> **WHAT THE TASK ASKS**
The response should consist solely of the lines running from the line with "camera: 30 degrees left, 15 degrees up" to the end of the data, retyped exactly.

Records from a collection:
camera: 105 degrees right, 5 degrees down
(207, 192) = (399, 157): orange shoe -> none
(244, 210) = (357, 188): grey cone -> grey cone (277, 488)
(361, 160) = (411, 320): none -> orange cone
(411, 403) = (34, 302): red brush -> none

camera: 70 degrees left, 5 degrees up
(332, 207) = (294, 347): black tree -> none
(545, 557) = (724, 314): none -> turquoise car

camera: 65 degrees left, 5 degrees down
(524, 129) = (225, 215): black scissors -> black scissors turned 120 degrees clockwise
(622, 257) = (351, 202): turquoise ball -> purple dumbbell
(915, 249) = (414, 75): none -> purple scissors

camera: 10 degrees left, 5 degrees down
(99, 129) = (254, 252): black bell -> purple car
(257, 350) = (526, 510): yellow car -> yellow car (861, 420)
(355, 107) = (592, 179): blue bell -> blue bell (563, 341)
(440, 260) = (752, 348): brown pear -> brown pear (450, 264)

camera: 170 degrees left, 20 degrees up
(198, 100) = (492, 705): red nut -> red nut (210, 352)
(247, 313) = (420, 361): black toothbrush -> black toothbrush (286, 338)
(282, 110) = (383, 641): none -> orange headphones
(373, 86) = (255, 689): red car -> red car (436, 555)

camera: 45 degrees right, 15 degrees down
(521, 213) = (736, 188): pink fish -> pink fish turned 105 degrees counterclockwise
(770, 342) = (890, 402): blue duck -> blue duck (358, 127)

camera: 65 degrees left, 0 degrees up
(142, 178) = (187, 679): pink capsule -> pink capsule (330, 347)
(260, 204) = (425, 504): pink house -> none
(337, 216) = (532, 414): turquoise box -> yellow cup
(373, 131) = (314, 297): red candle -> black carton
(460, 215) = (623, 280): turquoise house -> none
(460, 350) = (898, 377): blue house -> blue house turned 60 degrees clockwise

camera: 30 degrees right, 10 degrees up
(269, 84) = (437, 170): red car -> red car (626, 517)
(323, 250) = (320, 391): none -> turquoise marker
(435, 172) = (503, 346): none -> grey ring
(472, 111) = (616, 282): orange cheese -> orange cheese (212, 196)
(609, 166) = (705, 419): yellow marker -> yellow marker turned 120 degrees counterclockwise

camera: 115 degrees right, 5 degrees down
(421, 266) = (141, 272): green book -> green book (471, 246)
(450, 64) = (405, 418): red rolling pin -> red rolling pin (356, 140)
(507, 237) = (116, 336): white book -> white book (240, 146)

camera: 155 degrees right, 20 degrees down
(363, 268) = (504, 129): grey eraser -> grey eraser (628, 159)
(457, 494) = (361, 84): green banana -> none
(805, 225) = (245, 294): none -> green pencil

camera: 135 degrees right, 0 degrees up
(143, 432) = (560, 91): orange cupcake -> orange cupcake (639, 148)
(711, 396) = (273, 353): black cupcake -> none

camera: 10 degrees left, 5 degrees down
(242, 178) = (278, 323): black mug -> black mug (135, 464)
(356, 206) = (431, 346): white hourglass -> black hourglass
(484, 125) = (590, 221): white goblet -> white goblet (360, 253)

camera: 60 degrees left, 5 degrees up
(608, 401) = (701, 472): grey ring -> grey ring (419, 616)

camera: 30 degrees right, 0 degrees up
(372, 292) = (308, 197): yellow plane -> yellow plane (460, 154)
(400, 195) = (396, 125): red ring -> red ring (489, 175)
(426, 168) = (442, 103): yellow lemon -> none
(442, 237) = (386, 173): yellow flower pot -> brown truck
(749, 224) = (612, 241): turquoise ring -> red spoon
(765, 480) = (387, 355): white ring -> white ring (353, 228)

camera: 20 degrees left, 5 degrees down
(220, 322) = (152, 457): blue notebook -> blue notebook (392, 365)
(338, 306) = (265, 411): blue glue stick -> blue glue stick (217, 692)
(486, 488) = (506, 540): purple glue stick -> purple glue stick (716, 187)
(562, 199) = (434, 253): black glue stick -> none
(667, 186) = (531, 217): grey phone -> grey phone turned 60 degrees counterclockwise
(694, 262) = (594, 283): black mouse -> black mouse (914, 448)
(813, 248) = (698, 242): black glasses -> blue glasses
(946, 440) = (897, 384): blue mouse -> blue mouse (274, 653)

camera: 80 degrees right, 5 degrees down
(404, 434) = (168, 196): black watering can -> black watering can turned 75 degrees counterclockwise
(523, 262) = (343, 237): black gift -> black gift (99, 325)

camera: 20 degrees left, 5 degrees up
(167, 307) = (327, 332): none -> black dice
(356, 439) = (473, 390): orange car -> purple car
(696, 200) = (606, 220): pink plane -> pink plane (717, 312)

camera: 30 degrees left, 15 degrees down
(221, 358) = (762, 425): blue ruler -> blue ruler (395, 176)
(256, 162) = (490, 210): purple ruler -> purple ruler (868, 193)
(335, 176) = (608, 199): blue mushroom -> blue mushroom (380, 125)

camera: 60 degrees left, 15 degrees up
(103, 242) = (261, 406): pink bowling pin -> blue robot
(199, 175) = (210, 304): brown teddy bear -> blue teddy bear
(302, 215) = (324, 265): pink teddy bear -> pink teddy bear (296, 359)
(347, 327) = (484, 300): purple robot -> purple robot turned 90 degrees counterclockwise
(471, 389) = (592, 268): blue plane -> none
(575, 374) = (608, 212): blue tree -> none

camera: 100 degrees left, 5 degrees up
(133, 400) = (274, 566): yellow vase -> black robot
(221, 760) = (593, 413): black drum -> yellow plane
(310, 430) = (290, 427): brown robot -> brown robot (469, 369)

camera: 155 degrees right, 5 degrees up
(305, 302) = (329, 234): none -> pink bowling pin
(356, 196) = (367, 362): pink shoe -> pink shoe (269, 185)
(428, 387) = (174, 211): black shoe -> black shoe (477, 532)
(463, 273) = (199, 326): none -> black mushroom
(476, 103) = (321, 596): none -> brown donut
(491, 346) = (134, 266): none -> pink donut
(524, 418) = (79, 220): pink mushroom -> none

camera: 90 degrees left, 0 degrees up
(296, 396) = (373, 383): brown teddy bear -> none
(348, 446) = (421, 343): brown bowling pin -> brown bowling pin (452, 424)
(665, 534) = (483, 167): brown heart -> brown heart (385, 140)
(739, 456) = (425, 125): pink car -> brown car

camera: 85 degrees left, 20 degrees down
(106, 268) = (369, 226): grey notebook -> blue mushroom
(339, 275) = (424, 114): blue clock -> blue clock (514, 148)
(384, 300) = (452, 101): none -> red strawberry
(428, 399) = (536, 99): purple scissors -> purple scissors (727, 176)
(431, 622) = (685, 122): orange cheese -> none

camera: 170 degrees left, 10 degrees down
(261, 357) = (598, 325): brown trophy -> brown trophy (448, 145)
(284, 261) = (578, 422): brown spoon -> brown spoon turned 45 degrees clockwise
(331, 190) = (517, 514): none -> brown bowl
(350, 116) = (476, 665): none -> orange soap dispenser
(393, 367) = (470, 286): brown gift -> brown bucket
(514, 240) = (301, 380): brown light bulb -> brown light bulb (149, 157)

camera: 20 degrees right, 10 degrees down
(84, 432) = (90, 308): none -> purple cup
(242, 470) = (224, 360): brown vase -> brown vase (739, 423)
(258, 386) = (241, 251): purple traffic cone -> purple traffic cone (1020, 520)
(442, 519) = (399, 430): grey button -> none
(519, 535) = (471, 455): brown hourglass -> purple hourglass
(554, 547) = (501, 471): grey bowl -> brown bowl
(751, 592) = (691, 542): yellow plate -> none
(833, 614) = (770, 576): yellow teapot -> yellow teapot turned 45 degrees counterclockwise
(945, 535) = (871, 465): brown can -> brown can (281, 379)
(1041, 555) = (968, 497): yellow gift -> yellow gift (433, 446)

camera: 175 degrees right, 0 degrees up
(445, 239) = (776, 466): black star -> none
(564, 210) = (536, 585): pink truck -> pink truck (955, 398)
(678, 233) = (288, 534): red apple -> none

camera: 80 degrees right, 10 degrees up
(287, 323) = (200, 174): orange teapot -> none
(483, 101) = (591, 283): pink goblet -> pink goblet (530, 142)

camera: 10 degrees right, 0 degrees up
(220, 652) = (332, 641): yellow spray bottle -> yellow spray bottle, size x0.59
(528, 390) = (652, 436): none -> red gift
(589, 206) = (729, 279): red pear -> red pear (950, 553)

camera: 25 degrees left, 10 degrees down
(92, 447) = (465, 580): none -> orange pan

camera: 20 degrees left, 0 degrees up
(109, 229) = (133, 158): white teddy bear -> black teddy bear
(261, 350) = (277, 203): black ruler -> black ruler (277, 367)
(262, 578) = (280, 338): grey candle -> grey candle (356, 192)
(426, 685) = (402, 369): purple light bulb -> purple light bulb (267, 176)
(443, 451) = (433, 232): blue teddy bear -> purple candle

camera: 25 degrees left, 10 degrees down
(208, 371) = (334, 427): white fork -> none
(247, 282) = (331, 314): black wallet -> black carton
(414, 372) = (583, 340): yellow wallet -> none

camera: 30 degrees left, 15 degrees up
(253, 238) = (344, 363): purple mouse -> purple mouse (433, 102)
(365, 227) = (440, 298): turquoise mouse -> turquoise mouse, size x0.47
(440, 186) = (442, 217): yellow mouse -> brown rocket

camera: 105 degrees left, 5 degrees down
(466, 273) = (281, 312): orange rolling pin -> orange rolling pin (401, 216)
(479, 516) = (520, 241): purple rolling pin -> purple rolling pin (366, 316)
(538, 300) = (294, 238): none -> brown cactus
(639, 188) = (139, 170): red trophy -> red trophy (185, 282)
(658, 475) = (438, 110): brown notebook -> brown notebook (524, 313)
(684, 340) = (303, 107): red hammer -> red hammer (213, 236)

> **SOLUTION TO THE EXERCISE**
camera: 30 degrees left, 15 degrees up
(253, 238) = (344, 363): purple mouse -> purple mouse (433, 102)
(365, 227) = (440, 298): turquoise mouse -> turquoise mouse, size x0.47
(440, 186) = (442, 217): yellow mouse -> brown rocket

camera: 105 degrees left, 5 degrees down
(466, 273) = (281, 312): orange rolling pin -> orange rolling pin (401, 216)
(479, 516) = (520, 241): purple rolling pin -> purple rolling pin (366, 316)
(538, 300) = (294, 238): none -> brown cactus
(639, 188) = (139, 170): red trophy -> red trophy (185, 282)
(658, 475) = (438, 110): brown notebook -> brown notebook (524, 313)
(684, 340) = (303, 107): red hammer -> red hammer (213, 236)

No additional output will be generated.